Problem requirements: Give all of the listing again word for word, with images excluded.

Given information:
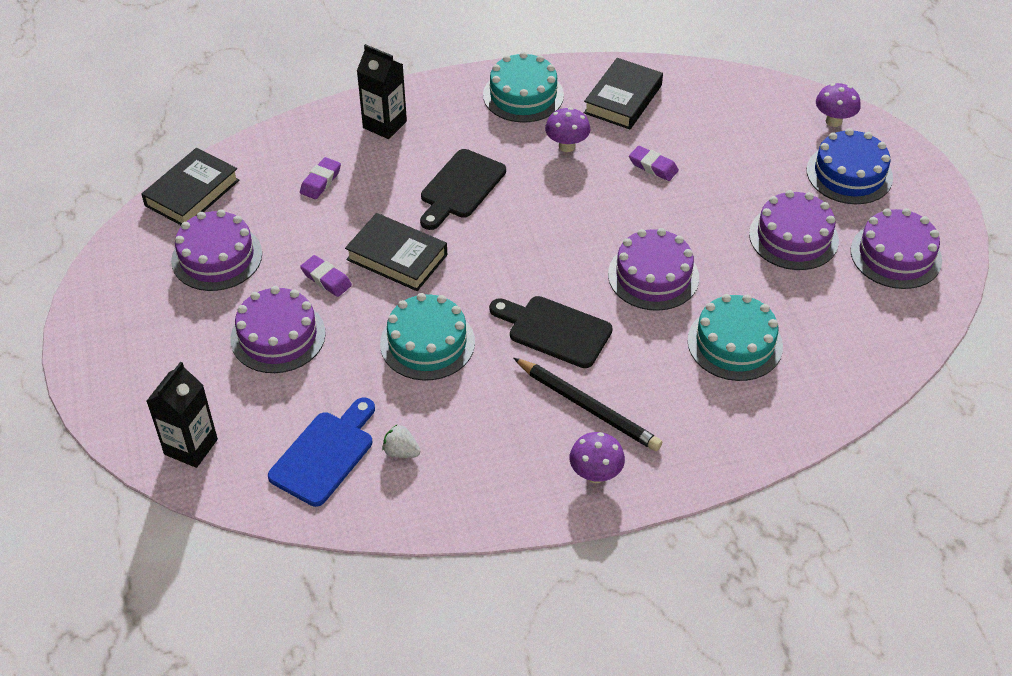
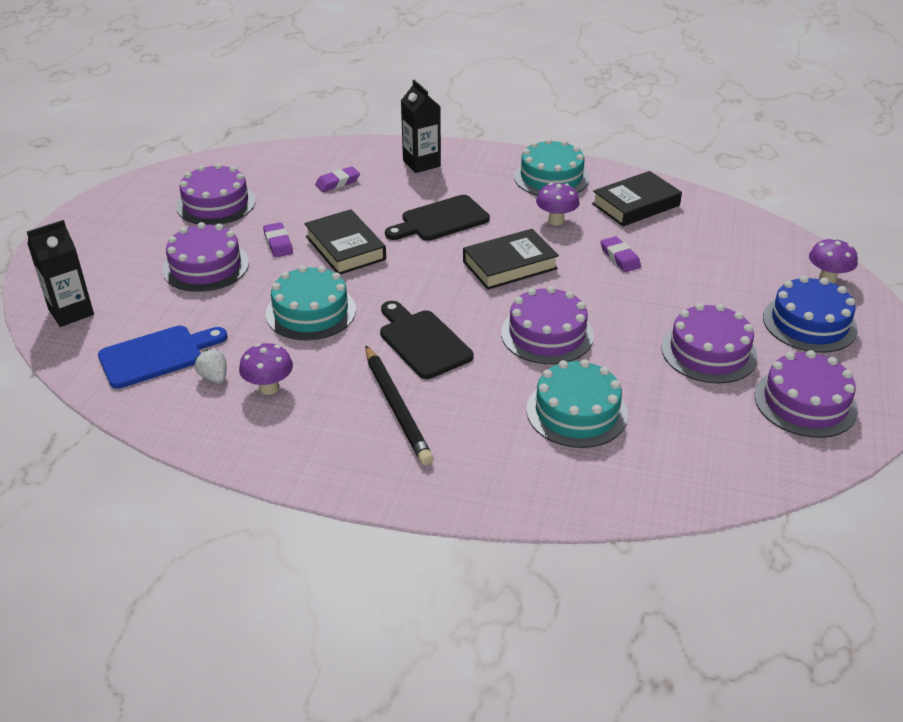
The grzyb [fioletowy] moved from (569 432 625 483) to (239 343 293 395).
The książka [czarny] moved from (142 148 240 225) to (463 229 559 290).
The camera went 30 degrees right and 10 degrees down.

Exercise response:
The grzyb [fioletowy] moved from (569 432 625 483) to (239 343 293 395).
The książka [czarny] moved from (142 148 240 225) to (463 229 559 290).
The camera went 30 degrees right and 10 degrees down.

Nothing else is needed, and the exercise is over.